→ **Directions for this task**
In the data below, find each line carrying the string "none" and copy it out.
+---+
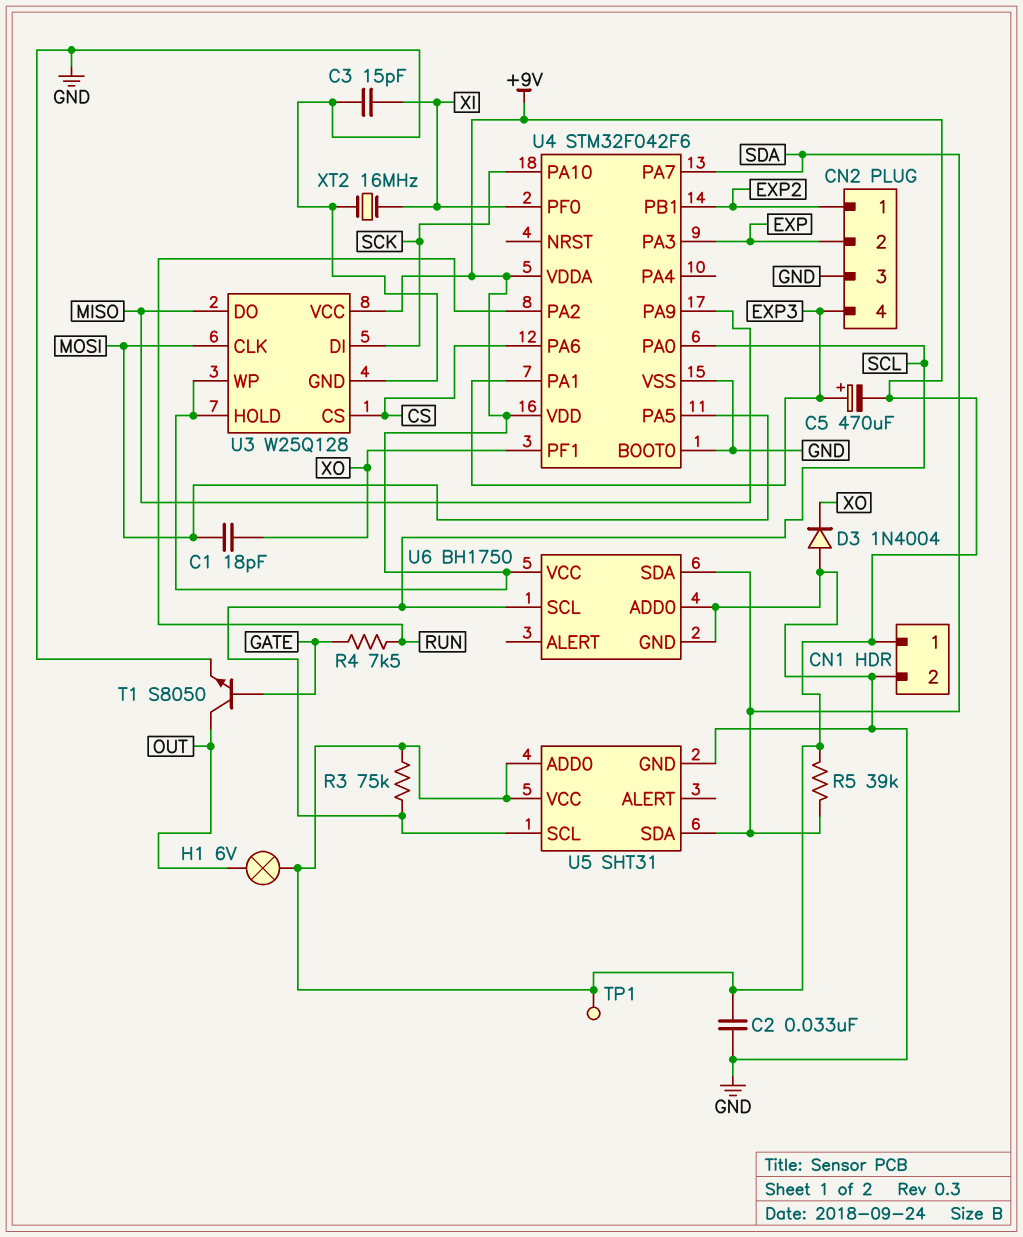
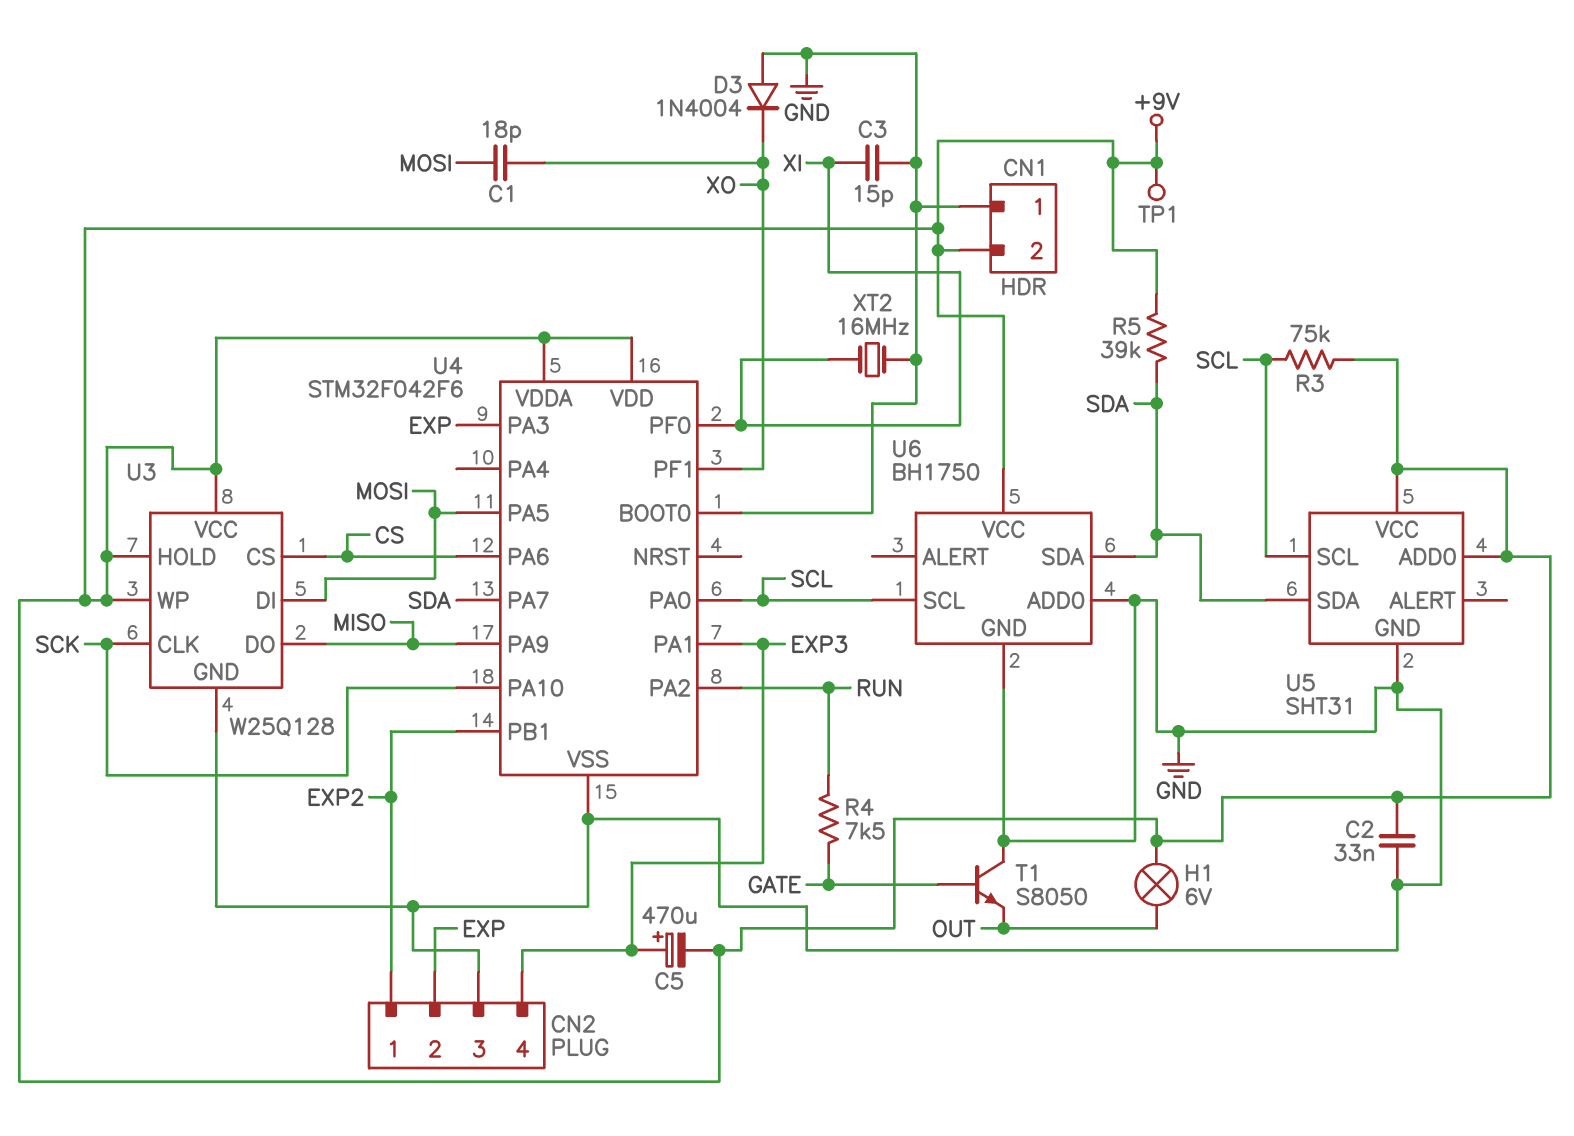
CN1 pin 1: +9V -> GND
CN1 pin 2: GND -> +9V
T1: NPN S8050 (B GATE, C OUT, E GND) -> NPN S8050 (B GATE, C GND, E OUT)
U3 pin CLK: MOSI -> SCK
U3 pin DI: SCK -> MOSI

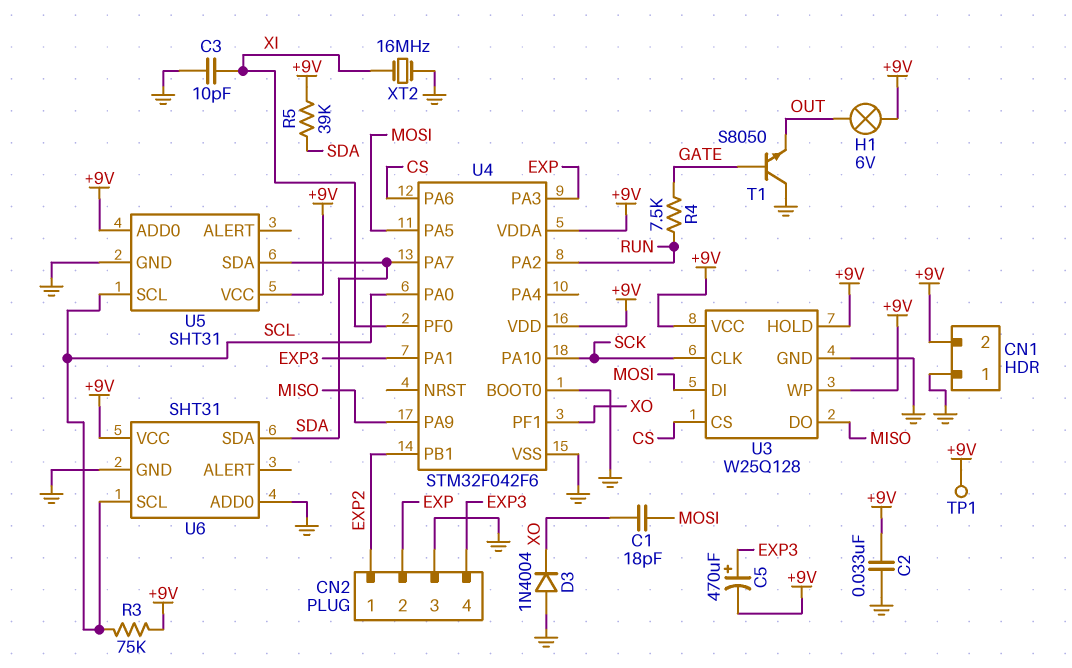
C3: 15pF (GND, XI) -> 10pF (GND, XI)
U6: BH1750 -> SHT31

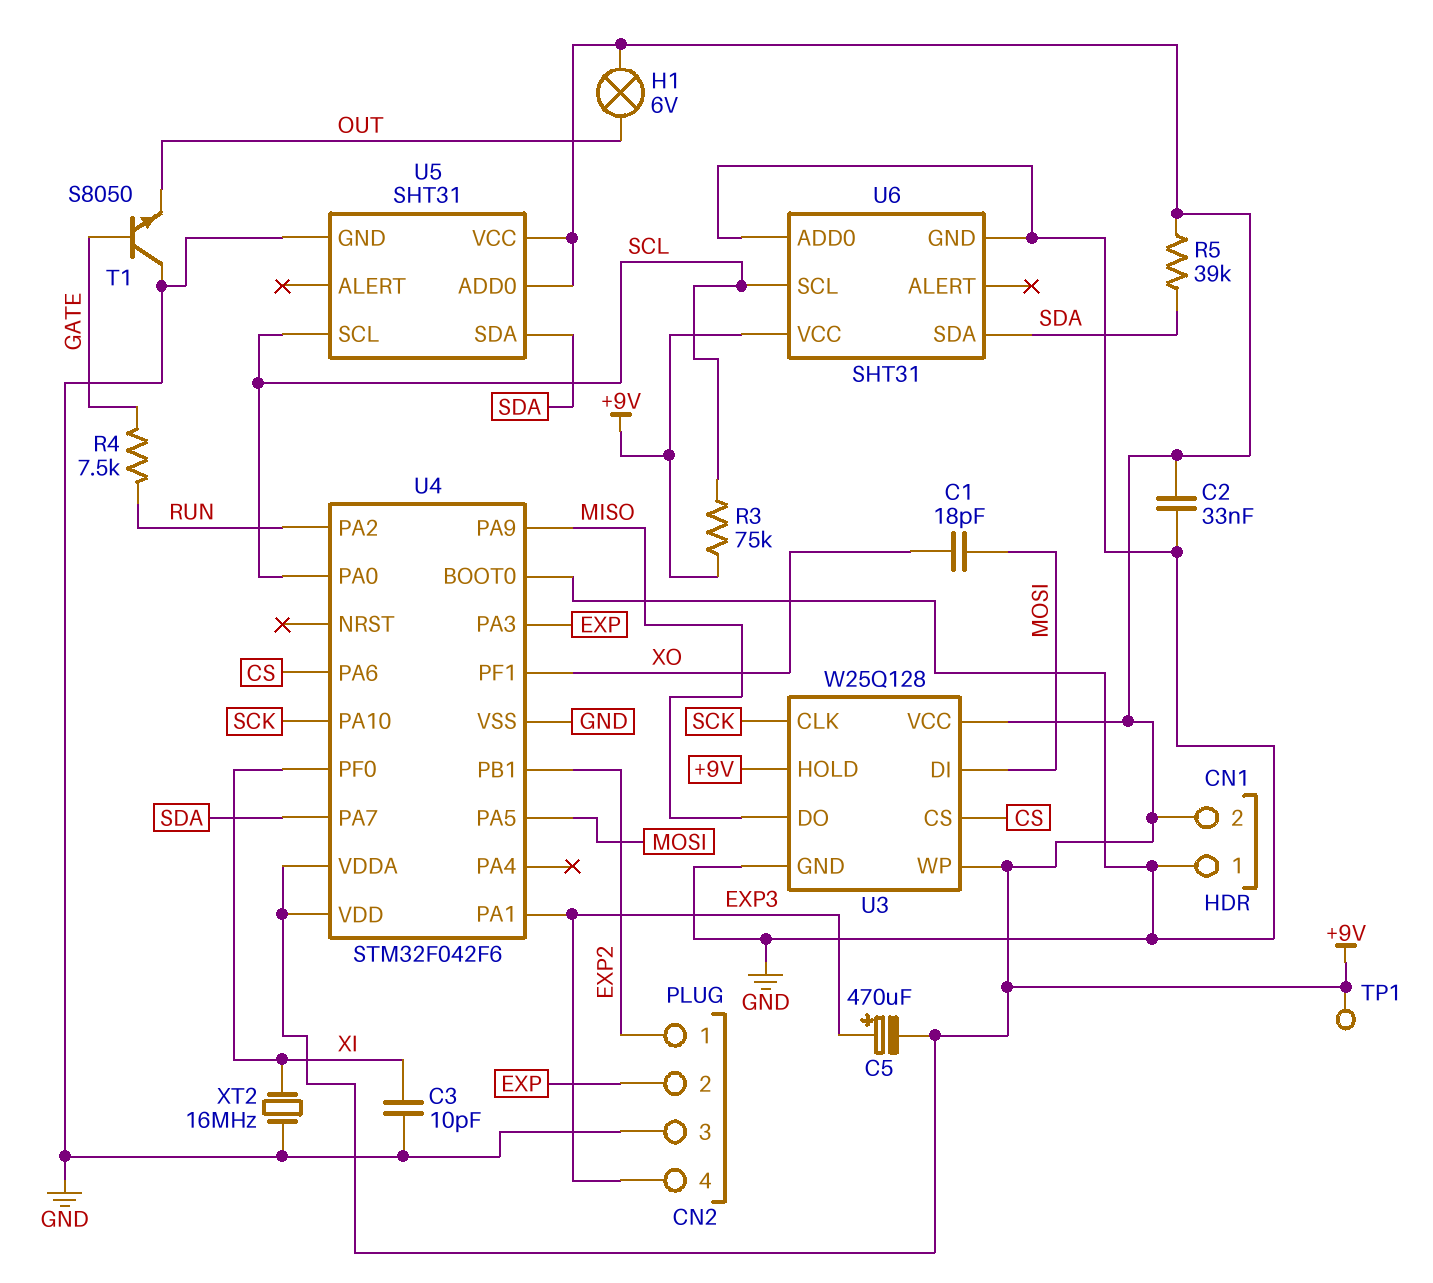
D3: diode 1N4004 (A GND, K XO) -> none

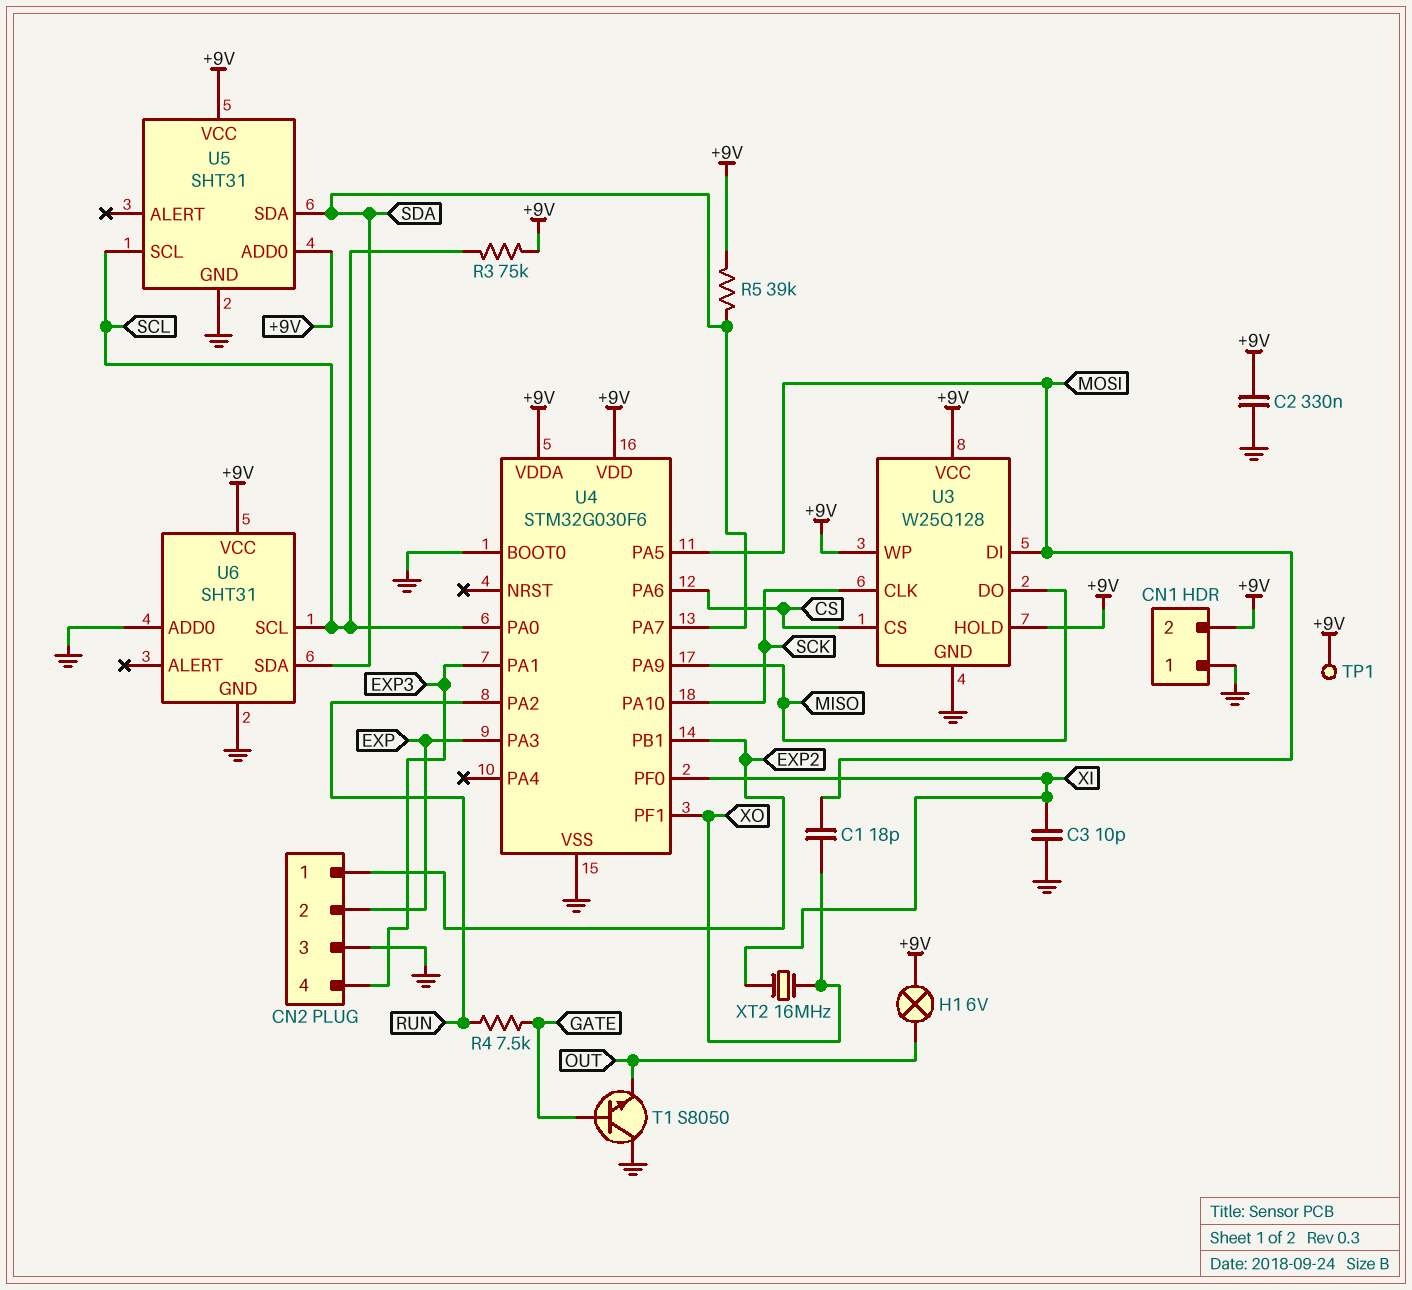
C2: 33nF (+9V, GND) -> 330nF (+9V, GND)
C5: 470uF (plus EXP3, minus +9V) -> none
U4: STM32F042F6 -> STM32G030F6
XT2: 16MHz (GND, XI) -> 16MHz (XI, XO)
+---+
→ **Response to this task**
D3: diode 1N4004 (A GND, K XO) -> none
C5: 470uF (plus EXP3, minus +9V) -> none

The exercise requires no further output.